» AIM OF THE TASK
For the copy, please give all of the data again exactly and leave the pictures out.

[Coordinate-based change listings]
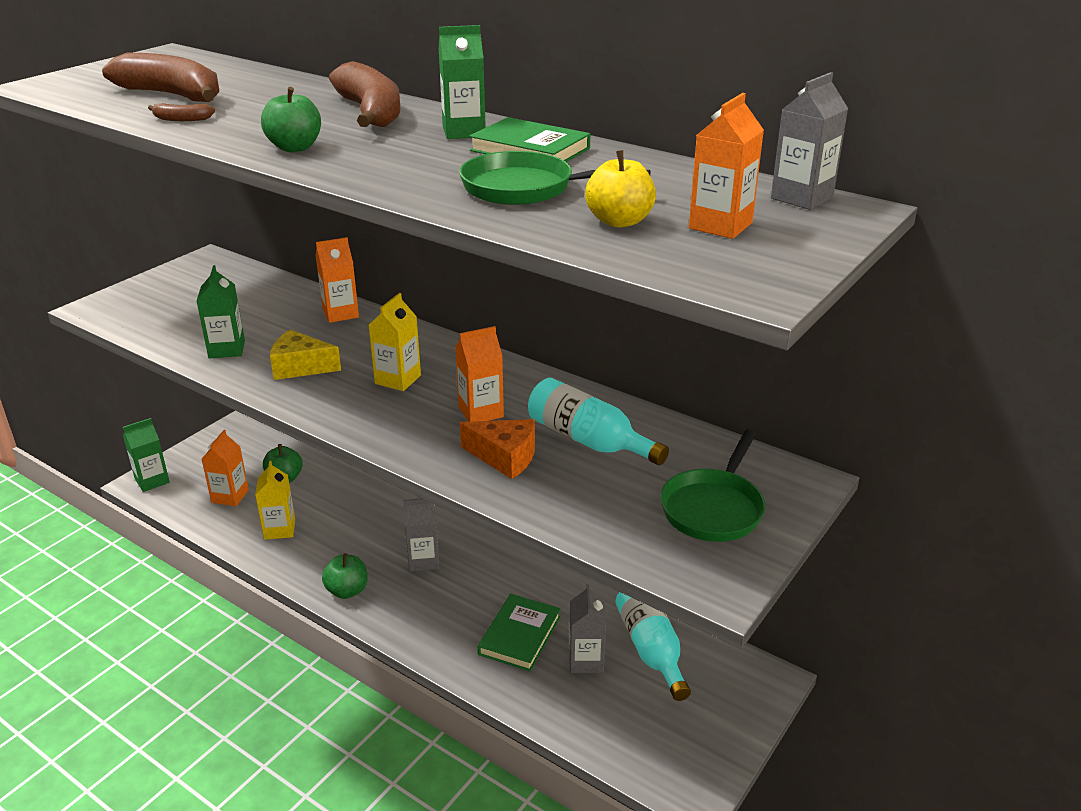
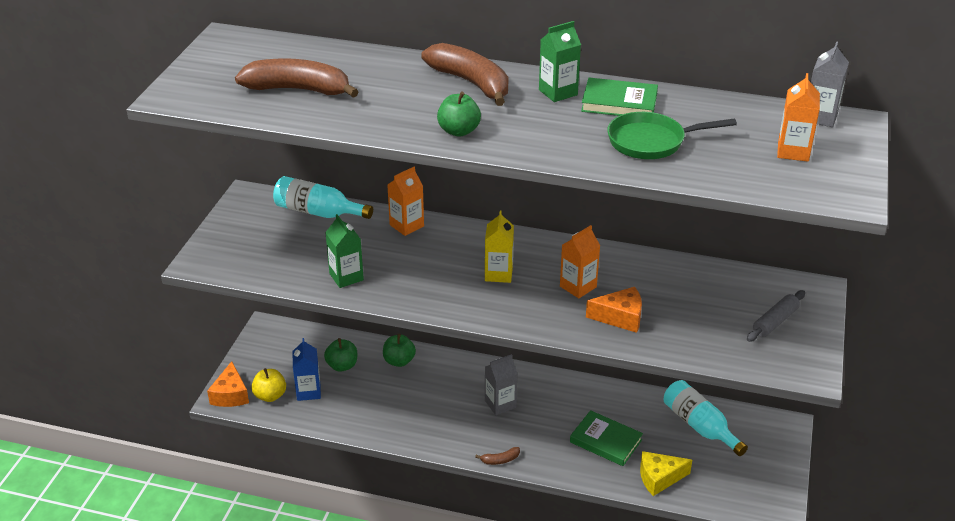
camera: 20 degrees left, 5 degrees up
(152, 481) = (230, 395): green carton -> orange cheese
(181, 119) = (340, 116): brown banana -> brown banana (500, 460)
(230, 496) = (308, 391): orange carton -> blue carton
(279, 529) = (370, 408): yellow carton -> none
(300, 367) = (417, 279): yellow cheese -> yellow cheese (659, 478)
(347, 590) = (459, 442): green apple -> green apple (399, 361)
(520, 635) = (606, 441): green book -> green book turned 60 degrees counterclockwise
(586, 660) = (661, 446): grey carton -> none
(589, 440) = (666, 292): turquoise bottle -> turquoise bottle (318, 212)
(619, 221) = (733, 160): yellow apple -> yellow apple (270, 396)
(713, 508) = (775, 322): green pan -> grey rolling pin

» OUTPUT FOR THIS TASK
camera: 20 degrees left, 5 degrees up
(152, 481) = (230, 395): green carton -> orange cheese
(181, 119) = (340, 116): brown banana -> brown banana (500, 460)
(230, 496) = (308, 391): orange carton -> blue carton
(279, 529) = (370, 408): yellow carton -> none
(300, 367) = (417, 279): yellow cheese -> yellow cheese (659, 478)
(347, 590) = (459, 442): green apple -> green apple (399, 361)
(520, 635) = (606, 441): green book -> green book turned 60 degrees counterclockwise
(586, 660) = (661, 446): grey carton -> none
(589, 440) = (666, 292): turquoise bottle -> turquoise bottle (318, 212)
(619, 221) = (733, 160): yellow apple -> yellow apple (270, 396)
(713, 508) = (775, 322): green pan -> grey rolling pin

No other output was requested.